What is being asked:
Write out the lines of the records below as a numbered list, skipping any blank lines. Leave the pictures out of your answer.

Records in a dataset:
• • • • • • •
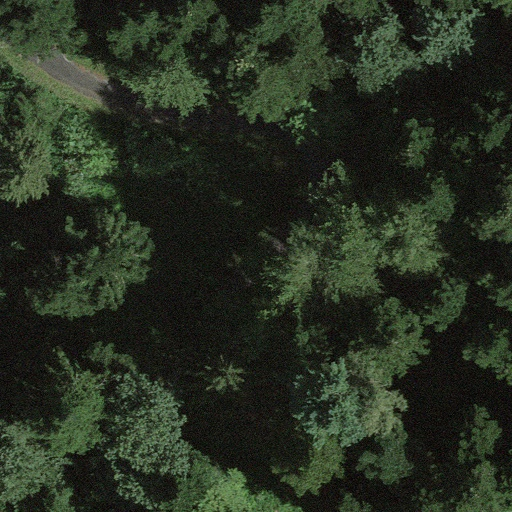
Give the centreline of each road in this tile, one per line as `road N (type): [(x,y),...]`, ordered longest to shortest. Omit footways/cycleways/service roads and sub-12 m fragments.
road 1 (track): [(0,10),(106,93),(227,124),(350,123),(468,54),(511,17)]
road 2 (track): [(350,123),(231,302),(111,511)]
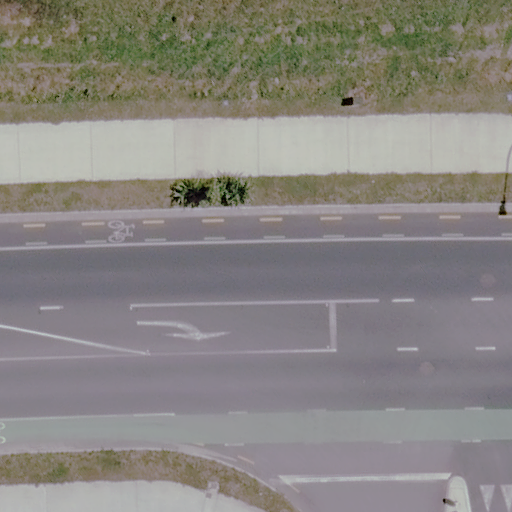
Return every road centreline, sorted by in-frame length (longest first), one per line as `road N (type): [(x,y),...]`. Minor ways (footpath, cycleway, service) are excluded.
road 1 (secondary): [(0,336),(437,323)]
road 2 (residential): [(450,511),(437,323)]
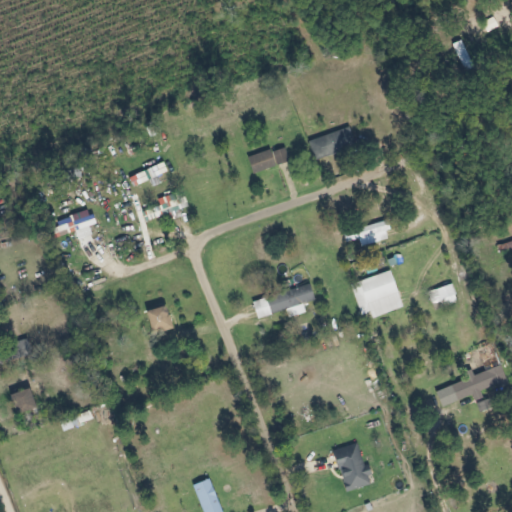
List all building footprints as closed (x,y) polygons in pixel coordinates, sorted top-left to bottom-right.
[(356,148),(351,129),(310,140),(315,158),(356,148)] [(271,150),(248,158),(254,175),(290,162),(286,148),(272,153),(271,150)] [(168,172),(164,163),(130,178),(135,189),(157,179),(157,177),(168,172)] [(160,207),(153,209),(157,218),(186,208),(181,192),(158,200),(160,207)] [(76,232),(79,241),(93,236),(90,227),(95,225),(91,212),(50,225),(55,239),(76,232)] [(352,285),(361,315),(371,312),(373,319),(404,309),(392,272),(352,285)] [(253,301),(258,319),(294,310),(296,317),(306,314),(304,305),(316,301),(312,286),(253,301)] [(153,334),(174,327),(167,306),(146,313),(153,334)] [(471,351),(478,371),(457,378),(459,385),(437,392),(442,408),(471,398),(472,403),(484,399),(482,393),(508,384),(494,343),(471,351)] [(10,397),(17,416),(37,408),(30,389),(10,397)] [(359,444),(333,452),(348,494),(371,485),(368,477),(370,476),(359,444)] [(193,487),(203,511),(222,511),(210,480),(193,487)]
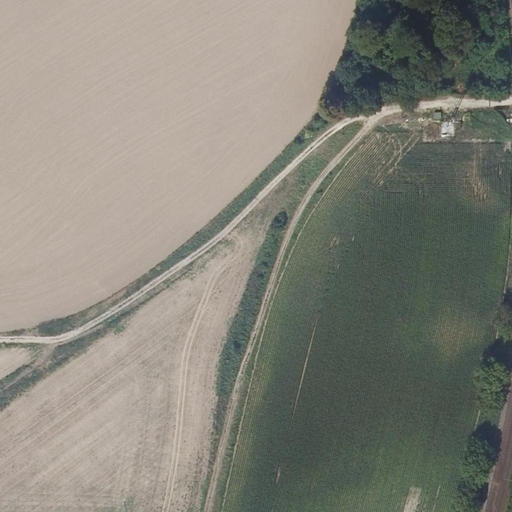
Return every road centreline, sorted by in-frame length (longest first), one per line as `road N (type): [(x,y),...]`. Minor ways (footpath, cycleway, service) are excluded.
road 1 (track): [(209,511),(232,397),(281,246),(323,171),(377,114)]
road 2 (track): [(377,114),(332,129),(208,243),(55,342)]
road 3 (track): [(377,114),(511,100)]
• • • • • • •
The solution:
1. Give the centreline of each road in this tile, one per line as `road N (type): [(x,y),...]`, ordered longest to shortest. Omit footways/cycleways/service roads and sub-12 m fragments.
2. road 1 (track): [(0,10),(106,93),(227,124),(350,123),(468,54),(511,17)]
3. road 2 (track): [(350,123),(231,302),(111,511)]
4. Return every road centreline, sorted by in-frame length (longest first), one per line as `road N (type): [(x,y),...]`. Minor ways (footpath, cycleway, service) are excluded.
5. road 1 (secondary): [(0,336),(437,323)]
6. road 2 (residential): [(450,511),(437,323)]
7. List all building footprints as closed (x,y) polygons in pixel coordinates, sorted top-left to bottom-right.
8. [(356,148),(351,129),(310,140),(315,158),(356,148)] [(271,150),(248,158),(254,175),(290,162),(286,148),(272,153),(271,150)] [(168,172),(164,163),(130,178),(135,189),(157,179),(157,177),(168,172)] [(160,207),(153,209),(157,218),(186,208),(181,192),(158,200),(160,207)] [(76,232),(79,241),(93,236),(90,227),(95,225),(91,212),(50,225),(55,239),(76,232)] [(352,285),(361,315),(371,312),(373,319),(404,309),(392,272),(352,285)] [(253,301),(258,319),(294,310),(296,317),(306,314),(304,305),(316,301),(312,286),(253,301)] [(153,334),(174,327),(167,306),(146,313),(153,334)] [(471,351),(478,371),(457,378),(459,385),(437,392),(442,408),(471,398),(472,403),(484,399),(482,393),(508,384),(494,343),(471,351)] [(10,397),(17,416),(37,408),(30,389),(10,397)] [(359,444),(333,452),(348,494),(371,485),(368,477),(370,476),(359,444)] [(193,487),(203,511),(222,511),(210,480),(193,487)]
9. Return every road centreline, sorted by in-frame length (longest first), one per line as `road N (type): [(x,y),...]`. Minor ways (footpath, cycleway, service) are excluded.
10. road 1 (track): [(209,511),(232,397),(281,246),(323,171),(377,114)]
11. road 2 (track): [(377,114),(332,129),(208,243),(55,342)]
12. road 3 (track): [(377,114),(511,100)]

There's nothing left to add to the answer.